Task directions:
Go through the following data and transcribe exactly the stretch of lines from the one holding "black arrow: (262, 134)" to the one holding "pink pentagon: (173, 289)", both included.

Record excerpts:
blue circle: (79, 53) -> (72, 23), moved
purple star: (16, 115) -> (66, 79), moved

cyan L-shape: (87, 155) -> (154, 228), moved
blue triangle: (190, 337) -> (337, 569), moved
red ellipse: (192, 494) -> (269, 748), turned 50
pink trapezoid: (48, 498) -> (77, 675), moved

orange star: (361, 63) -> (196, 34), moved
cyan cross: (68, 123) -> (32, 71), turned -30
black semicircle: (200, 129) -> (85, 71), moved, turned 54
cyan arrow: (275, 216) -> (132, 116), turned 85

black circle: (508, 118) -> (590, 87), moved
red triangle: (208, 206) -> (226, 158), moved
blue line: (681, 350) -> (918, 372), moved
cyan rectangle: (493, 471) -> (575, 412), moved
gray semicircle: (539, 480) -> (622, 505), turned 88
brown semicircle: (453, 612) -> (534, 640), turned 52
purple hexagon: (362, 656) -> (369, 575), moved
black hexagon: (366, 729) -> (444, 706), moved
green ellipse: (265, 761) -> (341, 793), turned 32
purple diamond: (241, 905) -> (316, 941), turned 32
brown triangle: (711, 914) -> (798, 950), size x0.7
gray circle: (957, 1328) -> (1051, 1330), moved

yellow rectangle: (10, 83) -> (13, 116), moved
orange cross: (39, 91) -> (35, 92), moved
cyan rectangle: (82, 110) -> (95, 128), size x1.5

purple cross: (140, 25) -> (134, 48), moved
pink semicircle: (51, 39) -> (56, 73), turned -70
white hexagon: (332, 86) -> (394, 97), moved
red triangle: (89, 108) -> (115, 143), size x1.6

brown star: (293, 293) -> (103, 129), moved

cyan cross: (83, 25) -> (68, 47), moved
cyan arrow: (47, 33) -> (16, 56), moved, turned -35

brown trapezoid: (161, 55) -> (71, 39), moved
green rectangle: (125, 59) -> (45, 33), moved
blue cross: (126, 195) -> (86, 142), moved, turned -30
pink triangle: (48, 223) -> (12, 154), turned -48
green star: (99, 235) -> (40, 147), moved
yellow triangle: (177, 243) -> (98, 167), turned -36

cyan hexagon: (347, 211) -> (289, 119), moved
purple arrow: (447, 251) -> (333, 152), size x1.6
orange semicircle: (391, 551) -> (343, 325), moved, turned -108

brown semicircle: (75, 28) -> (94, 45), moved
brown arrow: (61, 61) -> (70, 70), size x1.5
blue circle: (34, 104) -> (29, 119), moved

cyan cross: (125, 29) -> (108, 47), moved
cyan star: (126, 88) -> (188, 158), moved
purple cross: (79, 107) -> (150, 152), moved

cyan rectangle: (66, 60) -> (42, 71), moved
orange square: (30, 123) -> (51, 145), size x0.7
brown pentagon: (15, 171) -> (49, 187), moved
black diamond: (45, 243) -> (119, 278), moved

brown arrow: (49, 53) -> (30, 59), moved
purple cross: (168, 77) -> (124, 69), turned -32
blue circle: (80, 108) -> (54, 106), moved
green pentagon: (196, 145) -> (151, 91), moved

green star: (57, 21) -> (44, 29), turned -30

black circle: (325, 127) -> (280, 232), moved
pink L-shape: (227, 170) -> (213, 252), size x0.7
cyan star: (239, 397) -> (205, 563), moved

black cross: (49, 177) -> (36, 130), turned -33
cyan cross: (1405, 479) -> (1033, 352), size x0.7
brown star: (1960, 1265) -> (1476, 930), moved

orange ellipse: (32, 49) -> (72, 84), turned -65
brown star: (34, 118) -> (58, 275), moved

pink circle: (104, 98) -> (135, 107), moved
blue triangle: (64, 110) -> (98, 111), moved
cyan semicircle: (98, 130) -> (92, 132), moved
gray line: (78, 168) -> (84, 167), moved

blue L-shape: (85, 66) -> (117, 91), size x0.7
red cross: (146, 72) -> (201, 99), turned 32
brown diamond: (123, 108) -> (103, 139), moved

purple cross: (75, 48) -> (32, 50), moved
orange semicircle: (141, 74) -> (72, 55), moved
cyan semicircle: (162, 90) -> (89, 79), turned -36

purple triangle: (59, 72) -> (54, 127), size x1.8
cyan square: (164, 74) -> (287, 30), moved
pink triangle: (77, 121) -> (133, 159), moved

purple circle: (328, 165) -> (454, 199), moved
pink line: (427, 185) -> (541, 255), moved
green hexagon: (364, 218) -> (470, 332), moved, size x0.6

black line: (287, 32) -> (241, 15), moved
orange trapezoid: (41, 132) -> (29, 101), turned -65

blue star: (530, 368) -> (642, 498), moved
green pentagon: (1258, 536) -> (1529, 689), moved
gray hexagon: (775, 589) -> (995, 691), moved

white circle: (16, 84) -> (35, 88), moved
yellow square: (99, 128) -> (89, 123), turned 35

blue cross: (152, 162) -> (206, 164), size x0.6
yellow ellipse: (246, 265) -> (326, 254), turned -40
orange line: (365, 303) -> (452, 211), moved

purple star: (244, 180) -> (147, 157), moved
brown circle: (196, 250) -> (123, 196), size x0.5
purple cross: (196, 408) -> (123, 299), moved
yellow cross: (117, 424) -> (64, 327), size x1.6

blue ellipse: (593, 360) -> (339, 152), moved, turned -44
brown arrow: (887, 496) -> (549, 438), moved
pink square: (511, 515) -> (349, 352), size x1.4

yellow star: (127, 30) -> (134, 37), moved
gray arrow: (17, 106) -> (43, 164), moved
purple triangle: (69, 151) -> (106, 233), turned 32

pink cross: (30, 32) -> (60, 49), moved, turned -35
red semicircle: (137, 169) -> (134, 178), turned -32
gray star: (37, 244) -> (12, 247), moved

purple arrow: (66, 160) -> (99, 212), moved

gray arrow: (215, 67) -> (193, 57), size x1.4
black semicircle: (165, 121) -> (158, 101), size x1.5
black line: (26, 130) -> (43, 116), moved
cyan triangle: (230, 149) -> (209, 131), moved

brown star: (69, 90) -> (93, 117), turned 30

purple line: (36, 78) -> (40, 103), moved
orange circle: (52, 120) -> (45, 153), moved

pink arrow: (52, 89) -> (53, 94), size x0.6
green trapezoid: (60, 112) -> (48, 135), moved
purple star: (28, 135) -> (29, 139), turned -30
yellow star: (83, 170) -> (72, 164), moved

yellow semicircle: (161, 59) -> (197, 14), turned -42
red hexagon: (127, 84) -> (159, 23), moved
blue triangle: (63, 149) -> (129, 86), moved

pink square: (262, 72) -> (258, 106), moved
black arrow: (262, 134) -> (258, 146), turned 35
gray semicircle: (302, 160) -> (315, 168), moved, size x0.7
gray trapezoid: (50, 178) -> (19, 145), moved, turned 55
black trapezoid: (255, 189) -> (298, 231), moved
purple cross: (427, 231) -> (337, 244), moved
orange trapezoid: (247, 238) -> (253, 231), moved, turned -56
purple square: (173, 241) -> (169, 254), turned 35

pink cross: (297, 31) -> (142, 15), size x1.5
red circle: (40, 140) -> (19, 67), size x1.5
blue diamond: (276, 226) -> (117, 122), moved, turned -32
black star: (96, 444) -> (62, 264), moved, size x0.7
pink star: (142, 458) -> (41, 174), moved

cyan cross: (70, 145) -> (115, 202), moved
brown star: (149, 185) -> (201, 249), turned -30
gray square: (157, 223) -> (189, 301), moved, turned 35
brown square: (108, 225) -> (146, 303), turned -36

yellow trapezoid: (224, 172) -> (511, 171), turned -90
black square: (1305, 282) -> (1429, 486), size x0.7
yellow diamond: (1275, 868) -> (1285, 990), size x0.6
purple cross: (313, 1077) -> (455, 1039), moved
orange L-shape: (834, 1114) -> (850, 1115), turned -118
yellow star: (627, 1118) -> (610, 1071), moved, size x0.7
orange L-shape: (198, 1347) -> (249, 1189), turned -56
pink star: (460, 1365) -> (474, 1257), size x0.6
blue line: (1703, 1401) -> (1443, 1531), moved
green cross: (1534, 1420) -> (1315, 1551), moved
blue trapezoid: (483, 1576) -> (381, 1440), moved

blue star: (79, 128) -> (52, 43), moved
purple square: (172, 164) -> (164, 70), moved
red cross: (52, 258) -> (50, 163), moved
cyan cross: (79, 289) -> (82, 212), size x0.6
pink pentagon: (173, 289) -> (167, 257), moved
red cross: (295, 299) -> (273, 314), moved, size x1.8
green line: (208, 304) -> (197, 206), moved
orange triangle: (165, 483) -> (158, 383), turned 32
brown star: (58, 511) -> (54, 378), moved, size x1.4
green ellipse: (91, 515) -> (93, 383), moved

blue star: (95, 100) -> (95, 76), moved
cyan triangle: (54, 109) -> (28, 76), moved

Written reply:
black arrow: (262, 134) -> (258, 146), turned 35
gray semicircle: (302, 160) -> (315, 168), moved, size x0.7
gray trapezoid: (50, 178) -> (19, 145), moved, turned 55
black trapezoid: (255, 189) -> (298, 231), moved
purple cross: (427, 231) -> (337, 244), moved
orange trapezoid: (247, 238) -> (253, 231), moved, turned -56
purple square: (173, 241) -> (169, 254), turned 35

pink cross: (297, 31) -> (142, 15), size x1.5
red circle: (40, 140) -> (19, 67), size x1.5
blue diamond: (276, 226) -> (117, 122), moved, turned -32
black star: (96, 444) -> (62, 264), moved, size x0.7
pink star: (142, 458) -> (41, 174), moved

cyan cross: (70, 145) -> (115, 202), moved
brown star: (149, 185) -> (201, 249), turned -30
gray square: (157, 223) -> (189, 301), moved, turned 35
brown square: (108, 225) -> (146, 303), turned -36

yellow trapezoid: (224, 172) -> (511, 171), turned -90
black square: (1305, 282) -> (1429, 486), size x0.7
yellow diamond: (1275, 868) -> (1285, 990), size x0.6
purple cross: (313, 1077) -> (455, 1039), moved
orange L-shape: (834, 1114) -> (850, 1115), turned -118
yellow star: (627, 1118) -> (610, 1071), moved, size x0.7
orange L-shape: (198, 1347) -> (249, 1189), turned -56
pink star: (460, 1365) -> (474, 1257), size x0.6
blue line: (1703, 1401) -> (1443, 1531), moved
green cross: (1534, 1420) -> (1315, 1551), moved
blue trapezoid: (483, 1576) -> (381, 1440), moved

blue star: (79, 128) -> (52, 43), moved
purple square: (172, 164) -> (164, 70), moved
red cross: (52, 258) -> (50, 163), moved
cyan cross: (79, 289) -> (82, 212), size x0.6
pink pentagon: (173, 289) -> (167, 257), moved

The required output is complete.